▸ **WHAT YOU WILL DO**: Could you say how many lines below contain the word "plus"? Give the number with no other text.
[EXERCISE MATERIALS — start]
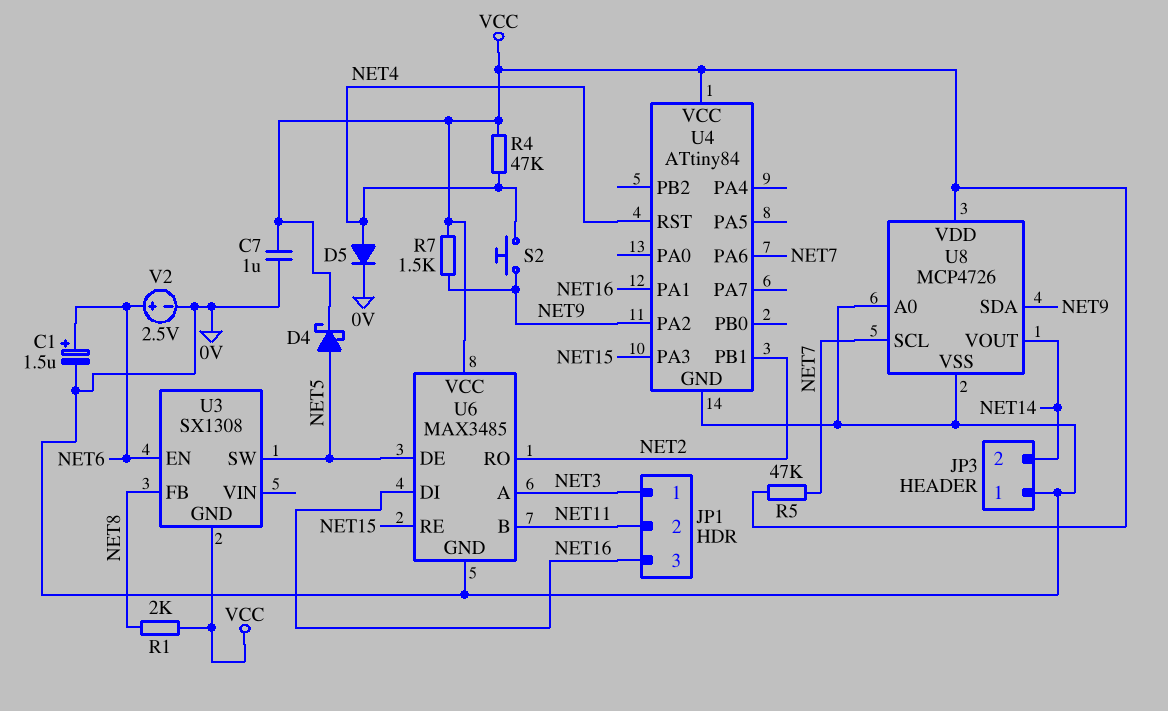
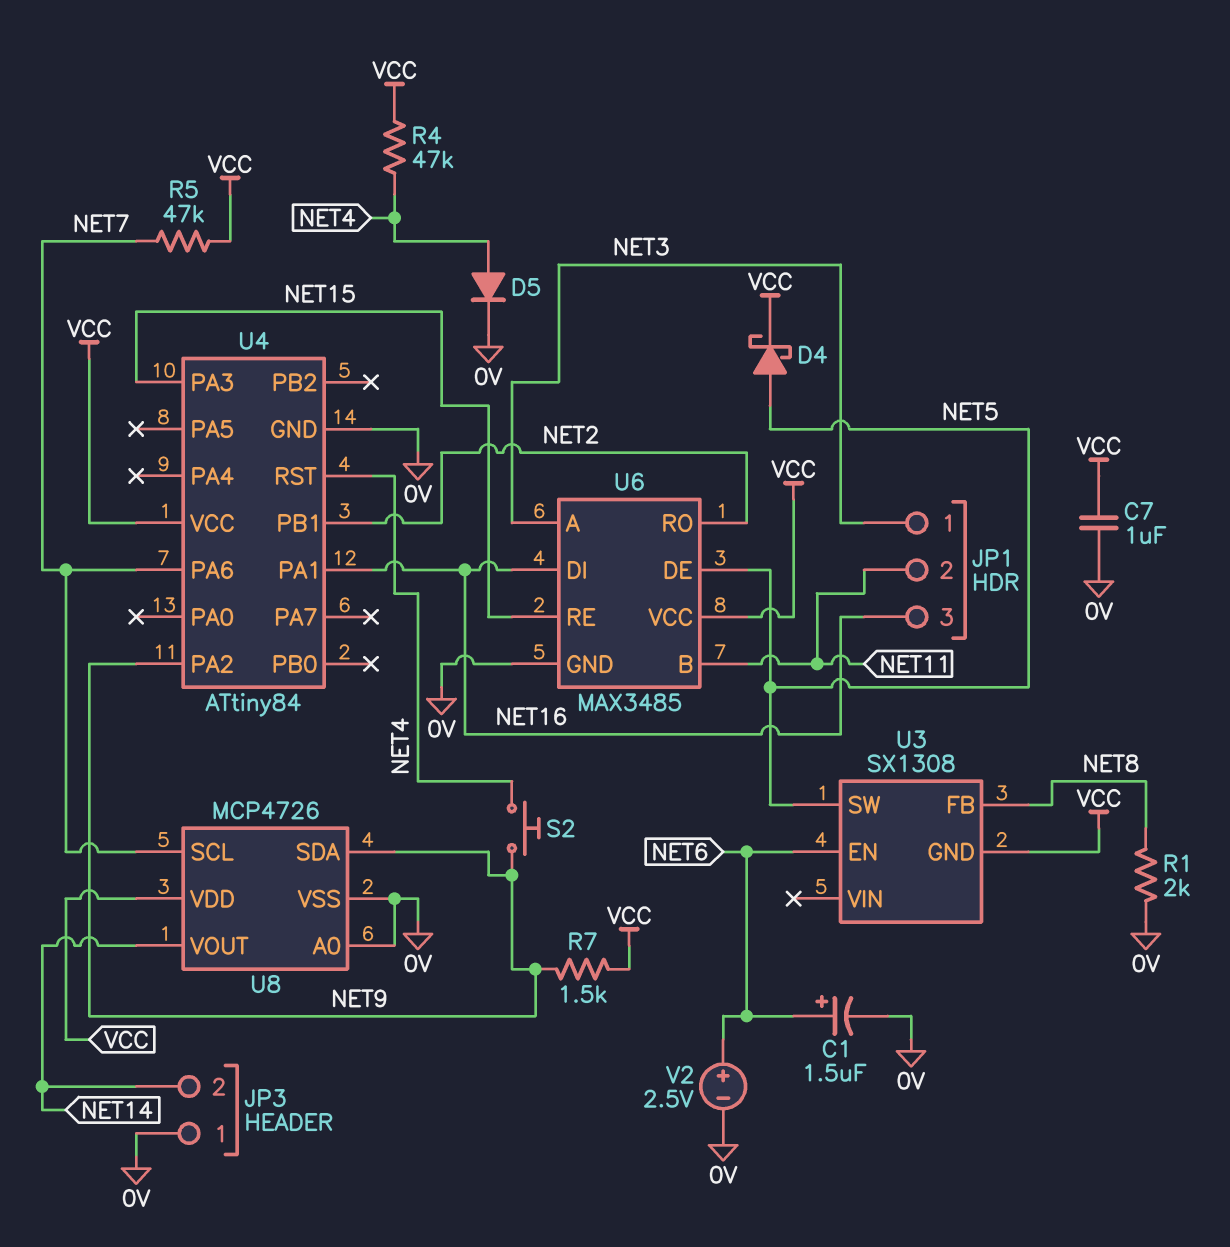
R1: 2k (NET8, VCC) -> 2k (0V, NET8)

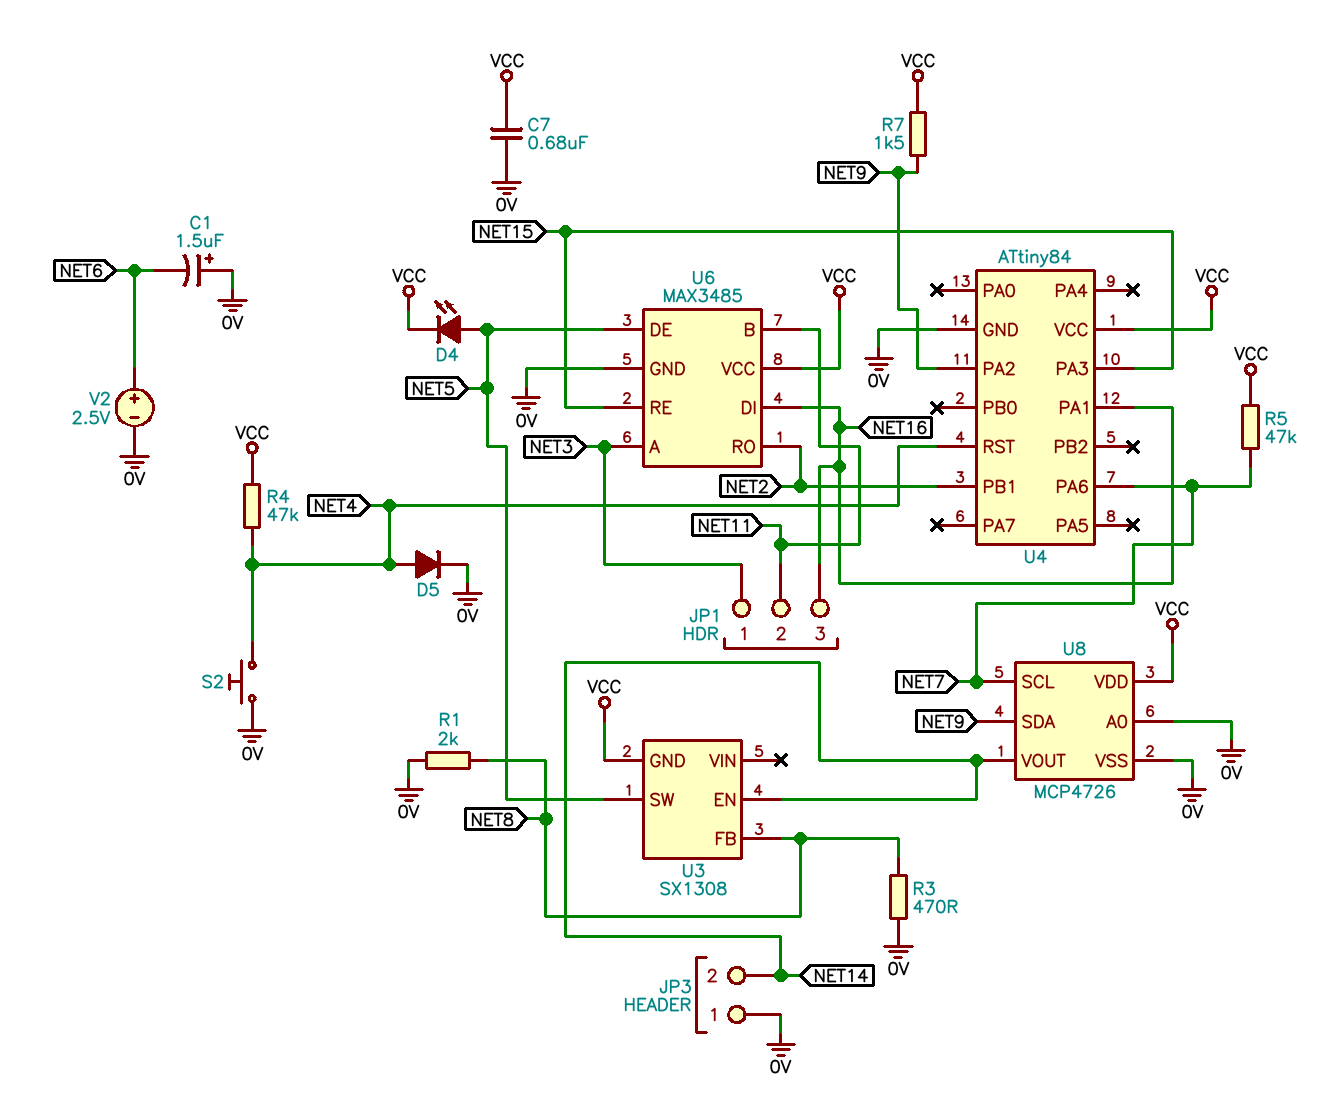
C1: 1.5uF (plus NET6, minus 0V) -> 1.5uF (plus 0V, minus NET6)
C7: 1uF (0V, VCC) -> 680nF (0V, VCC)
D4: schottky (A NET5, K VCC) -> LED (A NET5, K VCC)
R3: none -> 470 (0V, NET8)
S2: button (NET4, NET9) -> button (0V, NET4)
U3 pin EN: NET6 -> NET14

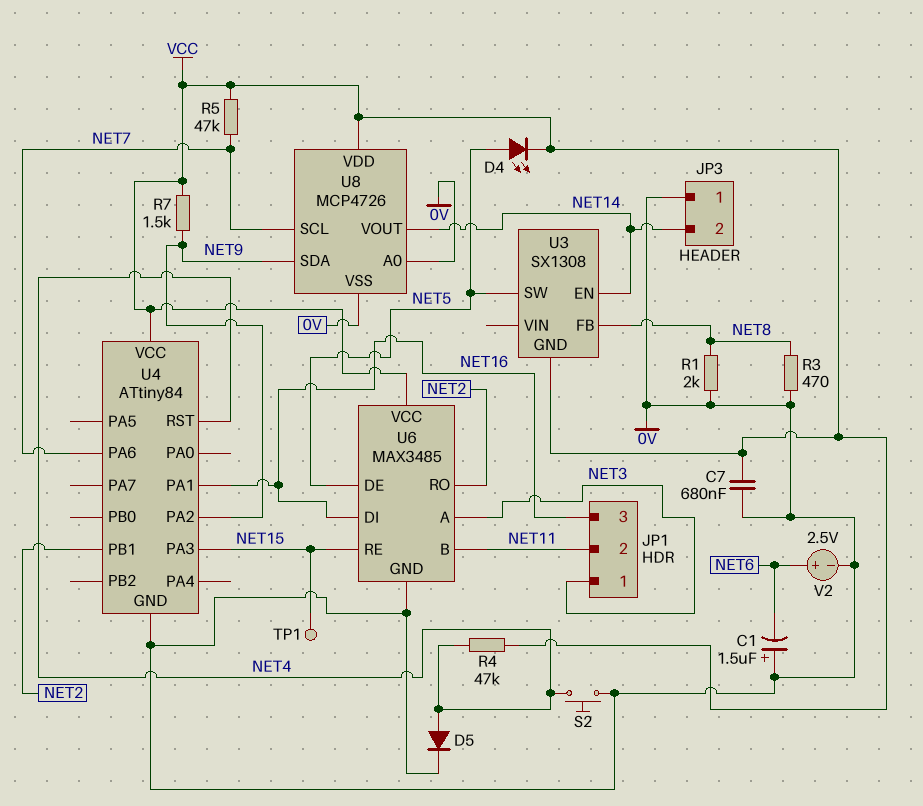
TP1: none -> test point (NET15)

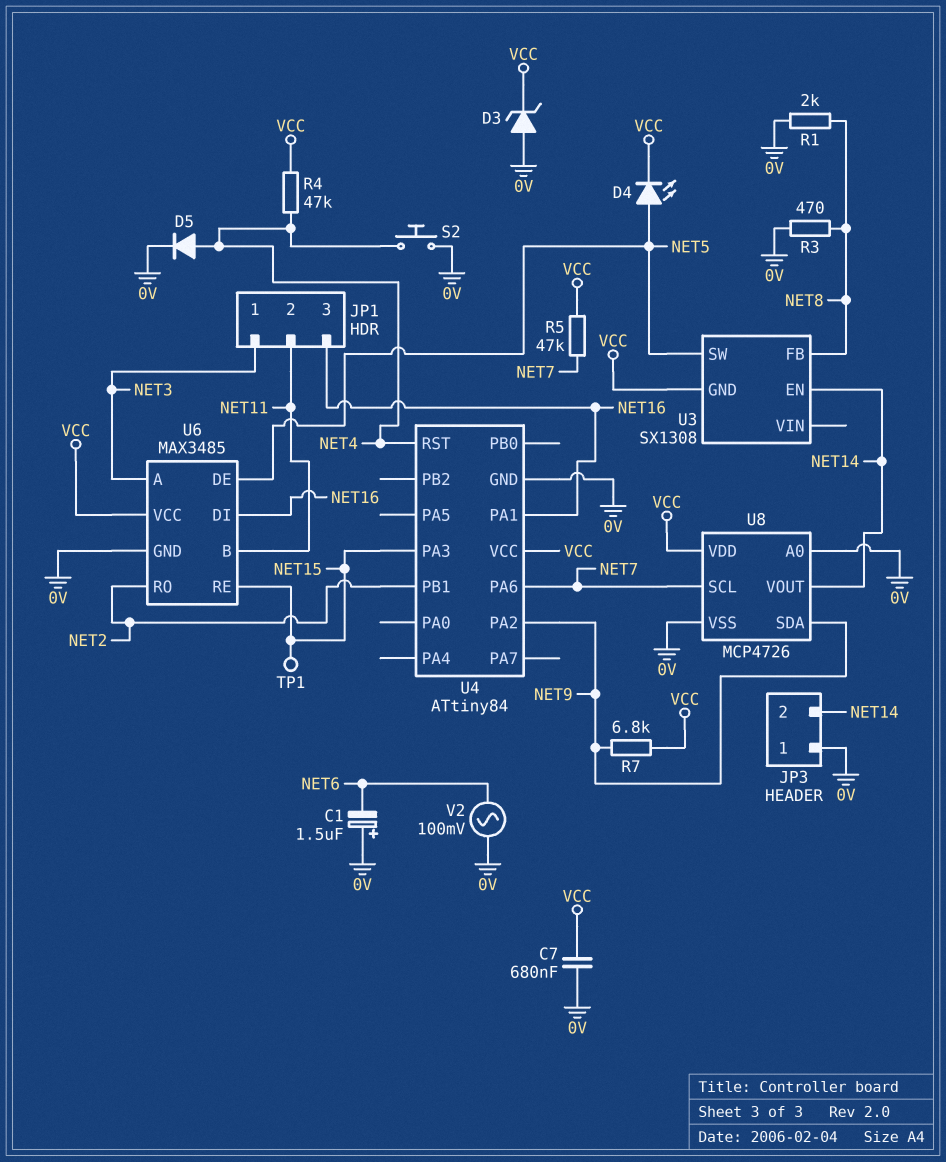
D3: none -> zener (A 0V, K VCC)
R7: 1.5k (NET9, VCC) -> 6.8k (NET9, VCC)
V2: 2.5V (plus NET6, minus 0V) -> AC 100mV (0V, NET6)

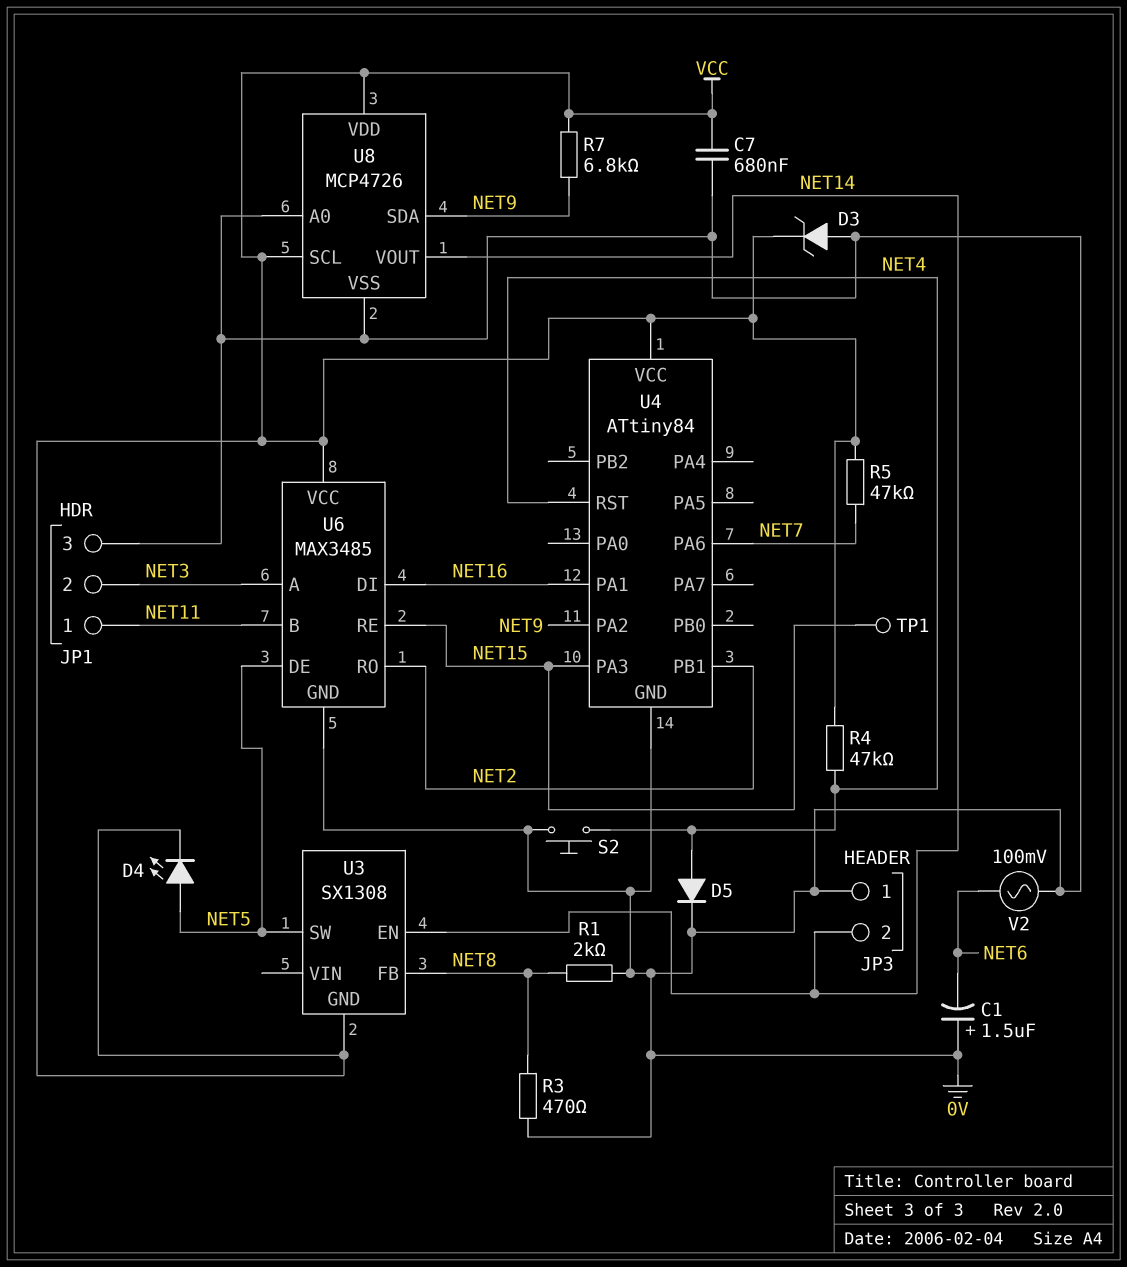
JP1 pin 1: NET3 -> NET11
JP1 pin 2: NET11 -> NET3
JP1 pin 3: NET16 -> 0V
U8 pin SCL: NET7 -> VCC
[EXERCISE MATERIALS — finish]
▸ **YOUR SOLUTION**: 2